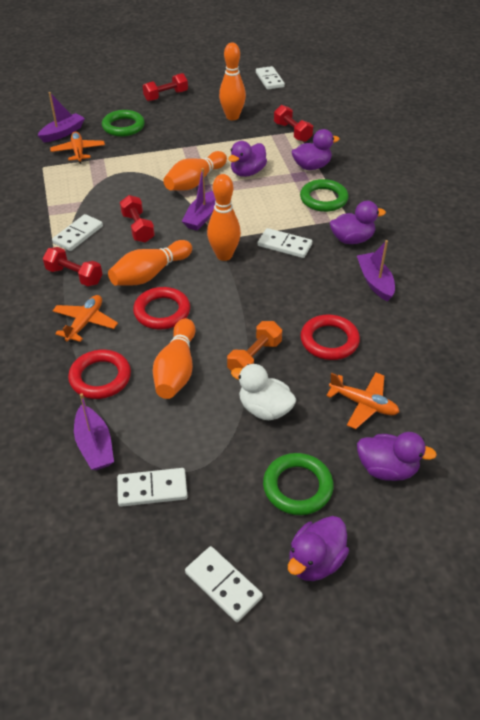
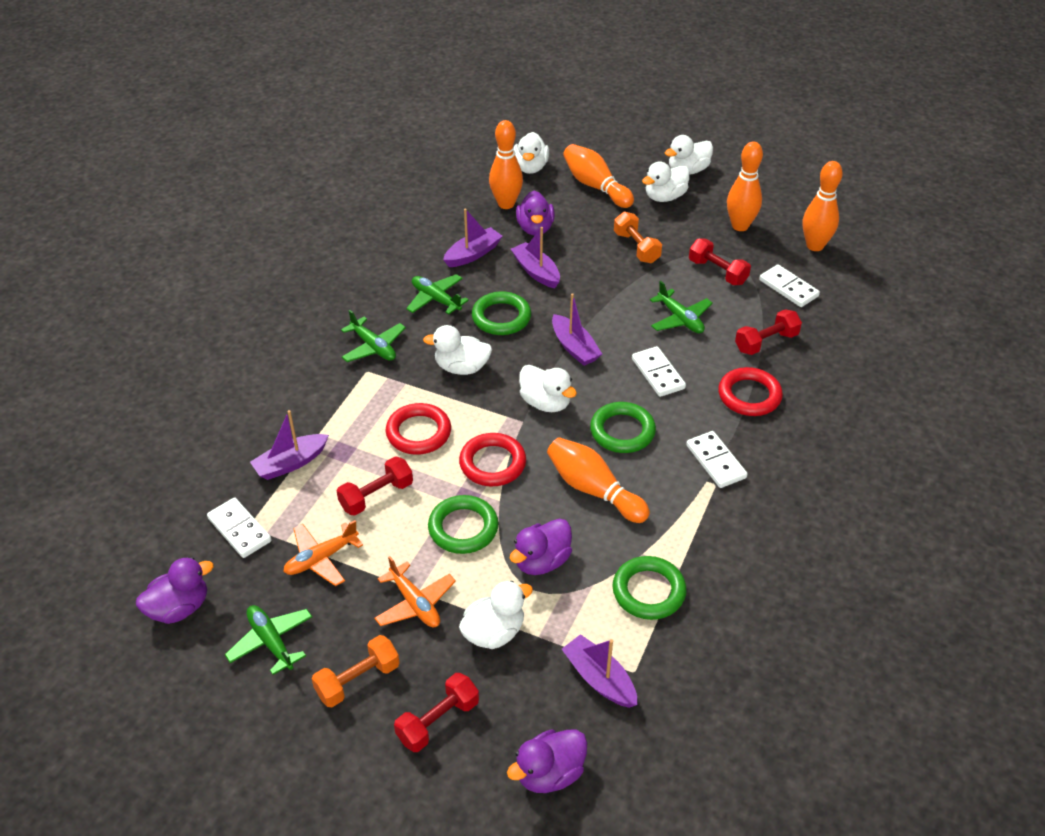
green plane: 0 -> 4
green ring: 3 -> 4
orange dumbbell: 1 -> 2
orange plane: 3 -> 2
purple boat: 4 -> 5
purple duck: 5 -> 4
white domino: 5 -> 4
white duck: 1 -> 6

- **What is needed**
Please output exactly the lines from the one containing "purple boat: 4 -> 5" through the end of the records, both included.

- **The completed task**
purple boat: 4 -> 5
purple duck: 5 -> 4
white domino: 5 -> 4
white duck: 1 -> 6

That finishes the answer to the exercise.